**Object state comparisons:**
++++
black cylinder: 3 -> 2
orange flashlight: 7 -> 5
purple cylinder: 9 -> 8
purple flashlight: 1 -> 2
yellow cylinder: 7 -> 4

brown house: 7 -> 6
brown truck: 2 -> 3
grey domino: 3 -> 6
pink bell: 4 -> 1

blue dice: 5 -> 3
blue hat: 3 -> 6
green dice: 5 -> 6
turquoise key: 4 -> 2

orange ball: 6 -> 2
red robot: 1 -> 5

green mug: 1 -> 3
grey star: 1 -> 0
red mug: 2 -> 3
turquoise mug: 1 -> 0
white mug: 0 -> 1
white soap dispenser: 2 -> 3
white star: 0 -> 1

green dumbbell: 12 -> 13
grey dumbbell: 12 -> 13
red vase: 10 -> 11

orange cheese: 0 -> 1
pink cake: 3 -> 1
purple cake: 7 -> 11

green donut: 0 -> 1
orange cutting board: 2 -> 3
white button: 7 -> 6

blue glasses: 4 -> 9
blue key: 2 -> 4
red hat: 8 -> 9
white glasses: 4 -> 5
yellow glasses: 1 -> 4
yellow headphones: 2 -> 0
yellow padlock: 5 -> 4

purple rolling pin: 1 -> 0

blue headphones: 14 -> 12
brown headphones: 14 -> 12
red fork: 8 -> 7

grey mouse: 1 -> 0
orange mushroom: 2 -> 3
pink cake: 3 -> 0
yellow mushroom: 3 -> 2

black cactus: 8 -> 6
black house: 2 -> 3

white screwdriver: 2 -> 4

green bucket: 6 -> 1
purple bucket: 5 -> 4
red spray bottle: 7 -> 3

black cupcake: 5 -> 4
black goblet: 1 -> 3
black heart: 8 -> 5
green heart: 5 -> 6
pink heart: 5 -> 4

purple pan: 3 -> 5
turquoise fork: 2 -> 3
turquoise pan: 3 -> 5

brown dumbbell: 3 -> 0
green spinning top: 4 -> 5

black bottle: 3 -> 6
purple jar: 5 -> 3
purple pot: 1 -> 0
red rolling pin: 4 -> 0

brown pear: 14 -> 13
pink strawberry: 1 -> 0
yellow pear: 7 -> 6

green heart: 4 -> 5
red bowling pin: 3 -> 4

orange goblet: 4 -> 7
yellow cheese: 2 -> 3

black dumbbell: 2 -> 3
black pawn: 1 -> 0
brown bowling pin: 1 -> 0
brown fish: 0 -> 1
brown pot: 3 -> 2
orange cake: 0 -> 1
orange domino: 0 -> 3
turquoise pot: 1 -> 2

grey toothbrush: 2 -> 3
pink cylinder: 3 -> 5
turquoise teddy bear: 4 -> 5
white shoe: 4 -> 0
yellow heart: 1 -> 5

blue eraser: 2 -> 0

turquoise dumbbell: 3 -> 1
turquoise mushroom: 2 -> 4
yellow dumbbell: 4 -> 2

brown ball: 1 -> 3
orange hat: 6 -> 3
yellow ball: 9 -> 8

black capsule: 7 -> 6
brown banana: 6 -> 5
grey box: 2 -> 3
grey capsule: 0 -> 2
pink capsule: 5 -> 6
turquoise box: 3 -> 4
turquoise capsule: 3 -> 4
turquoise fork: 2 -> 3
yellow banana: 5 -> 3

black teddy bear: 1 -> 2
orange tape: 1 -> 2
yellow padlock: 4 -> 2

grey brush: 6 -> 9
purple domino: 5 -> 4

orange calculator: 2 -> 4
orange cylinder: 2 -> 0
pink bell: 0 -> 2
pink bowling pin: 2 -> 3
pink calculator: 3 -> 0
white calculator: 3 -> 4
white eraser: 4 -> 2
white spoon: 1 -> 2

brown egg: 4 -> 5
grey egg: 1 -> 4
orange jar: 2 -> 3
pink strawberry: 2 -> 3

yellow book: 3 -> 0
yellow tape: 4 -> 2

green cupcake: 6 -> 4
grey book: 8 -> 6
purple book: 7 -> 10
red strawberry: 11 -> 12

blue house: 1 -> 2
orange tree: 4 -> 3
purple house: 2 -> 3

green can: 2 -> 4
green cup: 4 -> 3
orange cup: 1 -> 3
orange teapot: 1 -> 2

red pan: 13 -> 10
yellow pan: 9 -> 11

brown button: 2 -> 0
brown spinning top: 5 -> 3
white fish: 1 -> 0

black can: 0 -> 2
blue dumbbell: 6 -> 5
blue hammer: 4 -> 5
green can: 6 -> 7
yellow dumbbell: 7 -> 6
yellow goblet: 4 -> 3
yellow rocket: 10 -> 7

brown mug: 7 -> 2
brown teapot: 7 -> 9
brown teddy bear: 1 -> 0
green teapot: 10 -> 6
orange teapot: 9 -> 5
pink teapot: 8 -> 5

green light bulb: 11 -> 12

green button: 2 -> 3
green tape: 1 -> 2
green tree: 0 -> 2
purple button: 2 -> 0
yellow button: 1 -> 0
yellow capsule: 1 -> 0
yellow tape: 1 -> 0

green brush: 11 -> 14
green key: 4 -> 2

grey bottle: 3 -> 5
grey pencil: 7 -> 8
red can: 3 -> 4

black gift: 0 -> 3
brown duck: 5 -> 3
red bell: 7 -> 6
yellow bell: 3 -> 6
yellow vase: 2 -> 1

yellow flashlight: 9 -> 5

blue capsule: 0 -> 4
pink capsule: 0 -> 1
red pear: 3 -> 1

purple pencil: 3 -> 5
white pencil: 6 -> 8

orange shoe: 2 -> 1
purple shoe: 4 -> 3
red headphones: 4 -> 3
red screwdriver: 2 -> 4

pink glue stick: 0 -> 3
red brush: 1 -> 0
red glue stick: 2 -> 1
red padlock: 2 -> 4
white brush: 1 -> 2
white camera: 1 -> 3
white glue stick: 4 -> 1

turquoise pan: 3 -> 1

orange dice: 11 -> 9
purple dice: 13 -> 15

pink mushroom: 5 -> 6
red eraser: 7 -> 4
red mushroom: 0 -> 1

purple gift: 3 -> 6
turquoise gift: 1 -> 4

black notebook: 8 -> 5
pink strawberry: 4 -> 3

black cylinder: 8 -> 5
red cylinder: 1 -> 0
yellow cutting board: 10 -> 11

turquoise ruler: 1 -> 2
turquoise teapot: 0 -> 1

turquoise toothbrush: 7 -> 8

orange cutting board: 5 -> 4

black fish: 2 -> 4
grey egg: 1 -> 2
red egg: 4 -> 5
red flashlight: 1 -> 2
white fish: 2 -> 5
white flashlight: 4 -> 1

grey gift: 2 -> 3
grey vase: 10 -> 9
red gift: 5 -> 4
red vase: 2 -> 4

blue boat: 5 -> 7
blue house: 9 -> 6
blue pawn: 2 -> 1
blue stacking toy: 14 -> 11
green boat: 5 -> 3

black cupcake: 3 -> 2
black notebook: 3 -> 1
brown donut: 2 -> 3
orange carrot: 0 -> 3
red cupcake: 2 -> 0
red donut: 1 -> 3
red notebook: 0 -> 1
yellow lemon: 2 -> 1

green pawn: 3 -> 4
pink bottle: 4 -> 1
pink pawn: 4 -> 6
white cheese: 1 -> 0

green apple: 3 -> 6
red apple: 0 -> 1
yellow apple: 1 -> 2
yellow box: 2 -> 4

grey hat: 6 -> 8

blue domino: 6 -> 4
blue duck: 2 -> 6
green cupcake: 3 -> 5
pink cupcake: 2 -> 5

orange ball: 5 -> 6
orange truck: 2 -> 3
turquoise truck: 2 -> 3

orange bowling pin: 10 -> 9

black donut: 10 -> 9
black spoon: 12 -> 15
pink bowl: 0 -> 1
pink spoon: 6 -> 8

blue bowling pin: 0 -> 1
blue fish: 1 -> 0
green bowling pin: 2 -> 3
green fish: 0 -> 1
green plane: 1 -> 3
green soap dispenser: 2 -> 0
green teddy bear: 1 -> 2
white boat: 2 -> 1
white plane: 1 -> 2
++++
**What this task involves:**
If a line of the entries holds the word "vase", copy it out.

**Output for this exercise:**
red vase: 10 -> 11
yellow vase: 2 -> 1
grey vase: 10 -> 9
red vase: 2 -> 4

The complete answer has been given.